# [ACTIVITY]
Go through the material below and count the lines containing the word "duck". Give that number by itself.

# [RAW DATA]
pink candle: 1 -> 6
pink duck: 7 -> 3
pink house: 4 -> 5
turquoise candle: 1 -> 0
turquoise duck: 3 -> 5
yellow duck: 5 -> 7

...

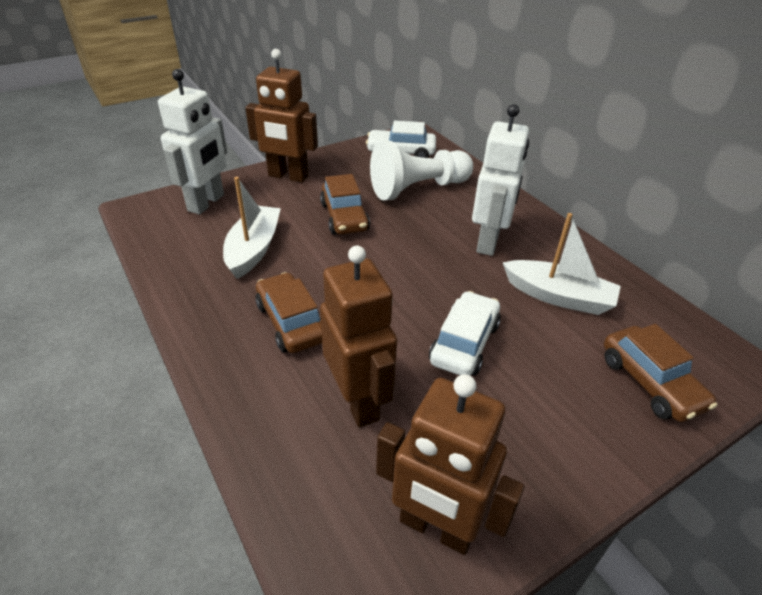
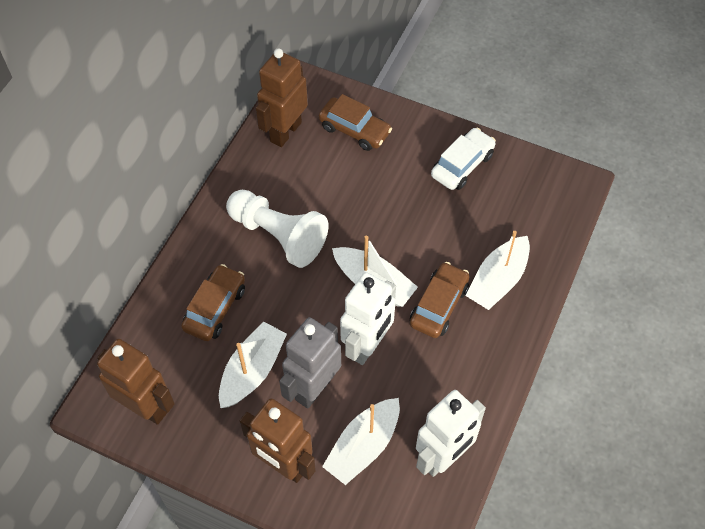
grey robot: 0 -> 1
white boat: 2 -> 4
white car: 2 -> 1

# [EXERCISE SOLUTION]
3